§ **TASK STATEMENT**: Nothing but the lines from the one with "camera: 80 degrees left, 15 degrees up" down to the one with "(218, 401) = (415, 226): turquoise" should be returned, exactly and with both ends included, from the material below.

(TASK MATERIAL Opens)

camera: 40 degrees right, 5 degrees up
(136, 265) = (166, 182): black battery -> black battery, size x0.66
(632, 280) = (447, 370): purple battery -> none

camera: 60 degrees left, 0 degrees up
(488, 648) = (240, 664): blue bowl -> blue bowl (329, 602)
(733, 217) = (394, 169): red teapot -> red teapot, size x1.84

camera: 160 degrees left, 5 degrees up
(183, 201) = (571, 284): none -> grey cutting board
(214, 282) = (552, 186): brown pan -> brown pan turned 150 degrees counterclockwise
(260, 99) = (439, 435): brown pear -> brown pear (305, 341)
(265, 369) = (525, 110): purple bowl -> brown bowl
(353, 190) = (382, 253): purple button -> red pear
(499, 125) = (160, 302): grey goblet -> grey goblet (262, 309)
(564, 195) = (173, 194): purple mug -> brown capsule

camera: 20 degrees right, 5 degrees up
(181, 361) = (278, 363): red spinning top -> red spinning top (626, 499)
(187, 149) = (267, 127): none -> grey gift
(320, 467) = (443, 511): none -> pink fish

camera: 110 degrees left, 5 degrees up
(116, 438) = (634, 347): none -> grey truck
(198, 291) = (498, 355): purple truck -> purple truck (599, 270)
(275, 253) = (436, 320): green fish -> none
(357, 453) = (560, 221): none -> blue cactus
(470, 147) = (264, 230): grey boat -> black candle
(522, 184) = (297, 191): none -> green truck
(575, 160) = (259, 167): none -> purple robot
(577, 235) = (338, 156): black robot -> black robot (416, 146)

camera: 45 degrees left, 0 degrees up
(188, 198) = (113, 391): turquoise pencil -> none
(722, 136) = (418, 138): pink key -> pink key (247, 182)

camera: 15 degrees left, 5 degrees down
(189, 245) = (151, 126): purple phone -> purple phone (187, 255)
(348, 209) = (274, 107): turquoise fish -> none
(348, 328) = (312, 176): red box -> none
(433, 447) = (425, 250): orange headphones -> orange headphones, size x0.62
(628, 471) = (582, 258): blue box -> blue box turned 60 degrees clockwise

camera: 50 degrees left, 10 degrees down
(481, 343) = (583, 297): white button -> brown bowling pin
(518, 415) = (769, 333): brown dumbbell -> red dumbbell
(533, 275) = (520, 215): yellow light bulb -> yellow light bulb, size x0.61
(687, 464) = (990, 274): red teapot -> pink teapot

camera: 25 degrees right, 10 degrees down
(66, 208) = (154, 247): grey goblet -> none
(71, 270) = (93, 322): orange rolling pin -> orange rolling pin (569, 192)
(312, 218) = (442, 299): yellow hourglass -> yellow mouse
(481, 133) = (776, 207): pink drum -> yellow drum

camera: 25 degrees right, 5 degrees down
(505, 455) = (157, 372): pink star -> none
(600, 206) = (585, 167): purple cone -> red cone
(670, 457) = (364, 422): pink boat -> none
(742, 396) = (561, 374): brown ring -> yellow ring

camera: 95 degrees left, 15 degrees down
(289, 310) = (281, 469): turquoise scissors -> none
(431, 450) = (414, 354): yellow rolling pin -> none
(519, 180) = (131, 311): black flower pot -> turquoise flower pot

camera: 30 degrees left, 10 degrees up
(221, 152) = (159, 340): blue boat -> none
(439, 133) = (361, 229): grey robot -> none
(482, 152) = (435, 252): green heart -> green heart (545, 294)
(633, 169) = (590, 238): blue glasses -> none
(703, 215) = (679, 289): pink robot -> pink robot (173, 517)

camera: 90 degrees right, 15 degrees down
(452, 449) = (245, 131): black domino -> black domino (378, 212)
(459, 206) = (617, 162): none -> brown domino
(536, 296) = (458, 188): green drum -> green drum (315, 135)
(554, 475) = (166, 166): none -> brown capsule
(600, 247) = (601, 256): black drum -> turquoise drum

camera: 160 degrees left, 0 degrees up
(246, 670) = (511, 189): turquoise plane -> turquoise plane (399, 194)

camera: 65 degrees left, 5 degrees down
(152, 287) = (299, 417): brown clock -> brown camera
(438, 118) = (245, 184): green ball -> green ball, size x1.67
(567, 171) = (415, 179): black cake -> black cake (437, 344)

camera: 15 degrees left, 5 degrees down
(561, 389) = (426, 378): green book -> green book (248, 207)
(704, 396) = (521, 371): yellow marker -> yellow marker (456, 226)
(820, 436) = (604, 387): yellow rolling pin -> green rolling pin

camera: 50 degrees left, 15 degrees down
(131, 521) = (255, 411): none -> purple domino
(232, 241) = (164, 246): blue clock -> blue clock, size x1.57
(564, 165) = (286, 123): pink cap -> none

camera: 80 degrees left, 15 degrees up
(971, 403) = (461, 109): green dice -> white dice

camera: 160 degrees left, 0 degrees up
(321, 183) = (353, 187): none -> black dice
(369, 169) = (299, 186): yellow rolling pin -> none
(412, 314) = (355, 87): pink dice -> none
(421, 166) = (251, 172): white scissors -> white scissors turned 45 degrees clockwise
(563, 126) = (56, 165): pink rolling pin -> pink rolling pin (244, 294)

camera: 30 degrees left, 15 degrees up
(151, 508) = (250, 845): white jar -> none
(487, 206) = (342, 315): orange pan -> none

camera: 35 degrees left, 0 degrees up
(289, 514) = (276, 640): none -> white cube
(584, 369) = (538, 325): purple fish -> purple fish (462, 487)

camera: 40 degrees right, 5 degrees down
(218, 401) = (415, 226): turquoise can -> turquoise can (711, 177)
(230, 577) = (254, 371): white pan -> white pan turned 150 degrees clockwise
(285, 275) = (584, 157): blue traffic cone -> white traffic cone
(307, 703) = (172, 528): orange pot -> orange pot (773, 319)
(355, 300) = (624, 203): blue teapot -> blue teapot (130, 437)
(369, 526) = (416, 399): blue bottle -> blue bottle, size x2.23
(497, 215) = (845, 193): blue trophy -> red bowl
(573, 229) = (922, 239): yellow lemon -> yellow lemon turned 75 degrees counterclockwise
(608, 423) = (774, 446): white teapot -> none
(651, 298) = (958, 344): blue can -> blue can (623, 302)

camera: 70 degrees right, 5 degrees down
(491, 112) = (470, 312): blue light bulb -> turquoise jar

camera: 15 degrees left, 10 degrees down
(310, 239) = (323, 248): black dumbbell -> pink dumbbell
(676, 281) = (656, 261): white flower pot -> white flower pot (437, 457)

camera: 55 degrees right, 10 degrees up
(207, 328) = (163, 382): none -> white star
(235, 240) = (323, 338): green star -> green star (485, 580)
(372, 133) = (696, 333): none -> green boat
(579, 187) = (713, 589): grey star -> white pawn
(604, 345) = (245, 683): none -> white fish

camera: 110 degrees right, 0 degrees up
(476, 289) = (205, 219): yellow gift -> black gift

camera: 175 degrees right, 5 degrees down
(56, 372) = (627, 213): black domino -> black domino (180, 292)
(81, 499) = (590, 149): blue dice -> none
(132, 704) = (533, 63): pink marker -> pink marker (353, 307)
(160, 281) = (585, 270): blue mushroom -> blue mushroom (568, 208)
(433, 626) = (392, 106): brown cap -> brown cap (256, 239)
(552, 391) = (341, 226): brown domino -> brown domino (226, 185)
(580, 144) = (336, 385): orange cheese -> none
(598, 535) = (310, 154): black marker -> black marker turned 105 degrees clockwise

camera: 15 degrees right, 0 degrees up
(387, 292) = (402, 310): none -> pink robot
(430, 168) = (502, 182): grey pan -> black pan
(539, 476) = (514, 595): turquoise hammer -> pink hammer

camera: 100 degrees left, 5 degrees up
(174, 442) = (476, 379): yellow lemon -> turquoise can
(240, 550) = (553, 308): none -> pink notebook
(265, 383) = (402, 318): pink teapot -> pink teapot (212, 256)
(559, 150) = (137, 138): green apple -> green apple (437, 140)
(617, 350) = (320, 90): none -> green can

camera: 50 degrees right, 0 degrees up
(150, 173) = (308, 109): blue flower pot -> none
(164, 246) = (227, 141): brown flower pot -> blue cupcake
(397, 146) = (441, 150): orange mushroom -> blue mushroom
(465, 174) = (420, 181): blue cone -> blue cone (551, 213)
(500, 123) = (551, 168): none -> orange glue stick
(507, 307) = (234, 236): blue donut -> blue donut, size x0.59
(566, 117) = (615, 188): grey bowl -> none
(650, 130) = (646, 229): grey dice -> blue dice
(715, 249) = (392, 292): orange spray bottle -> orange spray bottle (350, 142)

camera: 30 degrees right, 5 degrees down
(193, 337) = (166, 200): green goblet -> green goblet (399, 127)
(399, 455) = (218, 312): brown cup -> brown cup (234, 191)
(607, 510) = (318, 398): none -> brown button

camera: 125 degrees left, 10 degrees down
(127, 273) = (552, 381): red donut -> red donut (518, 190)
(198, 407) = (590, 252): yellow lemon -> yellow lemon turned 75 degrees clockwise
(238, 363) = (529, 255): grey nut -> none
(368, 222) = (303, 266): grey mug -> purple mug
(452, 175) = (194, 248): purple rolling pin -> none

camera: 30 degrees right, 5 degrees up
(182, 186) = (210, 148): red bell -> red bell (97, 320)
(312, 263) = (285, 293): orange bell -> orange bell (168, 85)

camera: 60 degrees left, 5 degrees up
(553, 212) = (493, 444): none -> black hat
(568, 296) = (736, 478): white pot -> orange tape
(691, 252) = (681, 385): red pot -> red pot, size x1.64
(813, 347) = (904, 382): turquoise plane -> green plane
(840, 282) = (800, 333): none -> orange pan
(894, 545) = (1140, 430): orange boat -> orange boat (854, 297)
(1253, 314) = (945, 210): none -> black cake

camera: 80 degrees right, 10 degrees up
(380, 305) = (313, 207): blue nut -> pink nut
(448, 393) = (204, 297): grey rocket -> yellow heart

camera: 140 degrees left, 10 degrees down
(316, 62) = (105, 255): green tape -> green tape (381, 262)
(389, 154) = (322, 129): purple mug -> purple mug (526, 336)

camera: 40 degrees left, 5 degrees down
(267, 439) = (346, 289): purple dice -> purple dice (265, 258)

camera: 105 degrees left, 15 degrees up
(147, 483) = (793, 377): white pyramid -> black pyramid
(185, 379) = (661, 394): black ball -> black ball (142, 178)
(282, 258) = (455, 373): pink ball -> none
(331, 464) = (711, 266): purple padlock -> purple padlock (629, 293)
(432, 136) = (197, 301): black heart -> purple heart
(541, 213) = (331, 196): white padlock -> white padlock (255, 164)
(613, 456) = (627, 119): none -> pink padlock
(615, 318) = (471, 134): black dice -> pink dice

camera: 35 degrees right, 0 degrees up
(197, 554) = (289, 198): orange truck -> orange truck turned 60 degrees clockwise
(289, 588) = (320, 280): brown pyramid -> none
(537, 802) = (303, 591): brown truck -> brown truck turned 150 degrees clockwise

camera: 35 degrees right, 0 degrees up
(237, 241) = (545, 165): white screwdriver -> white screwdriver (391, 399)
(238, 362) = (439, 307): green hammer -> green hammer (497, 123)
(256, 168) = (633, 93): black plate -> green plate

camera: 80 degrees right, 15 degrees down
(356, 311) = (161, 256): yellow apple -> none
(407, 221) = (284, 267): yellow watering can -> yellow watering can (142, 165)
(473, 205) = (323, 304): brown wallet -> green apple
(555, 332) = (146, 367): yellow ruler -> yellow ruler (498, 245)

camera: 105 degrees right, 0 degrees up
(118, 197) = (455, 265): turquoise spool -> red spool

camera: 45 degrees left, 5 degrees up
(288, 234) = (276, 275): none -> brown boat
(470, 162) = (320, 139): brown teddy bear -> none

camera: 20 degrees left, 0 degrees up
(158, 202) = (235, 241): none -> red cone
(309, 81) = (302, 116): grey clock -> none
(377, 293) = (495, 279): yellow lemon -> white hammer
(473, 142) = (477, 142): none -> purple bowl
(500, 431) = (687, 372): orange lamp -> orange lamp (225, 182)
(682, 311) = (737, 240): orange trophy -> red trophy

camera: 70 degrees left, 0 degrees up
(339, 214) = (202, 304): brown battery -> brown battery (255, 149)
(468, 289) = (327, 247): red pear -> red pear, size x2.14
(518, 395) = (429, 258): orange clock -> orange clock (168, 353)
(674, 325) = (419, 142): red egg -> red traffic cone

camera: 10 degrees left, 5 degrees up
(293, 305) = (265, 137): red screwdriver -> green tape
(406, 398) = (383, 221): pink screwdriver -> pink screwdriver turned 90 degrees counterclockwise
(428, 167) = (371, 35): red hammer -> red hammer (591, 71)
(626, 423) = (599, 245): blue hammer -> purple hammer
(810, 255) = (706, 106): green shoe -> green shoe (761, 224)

(TASK MATERIAL Closes)

§ **TASK RESPONSE**:
camera: 80 degrees left, 15 degrees up
(971, 403) = (461, 109): green dice -> white dice

camera: 160 degrees left, 0 degrees up
(321, 183) = (353, 187): none -> black dice
(369, 169) = (299, 186): yellow rolling pin -> none
(412, 314) = (355, 87): pink dice -> none
(421, 166) = (251, 172): white scissors -> white scissors turned 45 degrees clockwise
(563, 126) = (56, 165): pink rolling pin -> pink rolling pin (244, 294)

camera: 30 degrees left, 15 degrees up
(151, 508) = (250, 845): white jar -> none
(487, 206) = (342, 315): orange pan -> none

camera: 35 degrees left, 0 degrees up
(289, 514) = (276, 640): none -> white cube
(584, 369) = (538, 325): purple fish -> purple fish (462, 487)

camera: 40 degrees right, 5 degrees down
(218, 401) = (415, 226): turquoise can -> turquoise can (711, 177)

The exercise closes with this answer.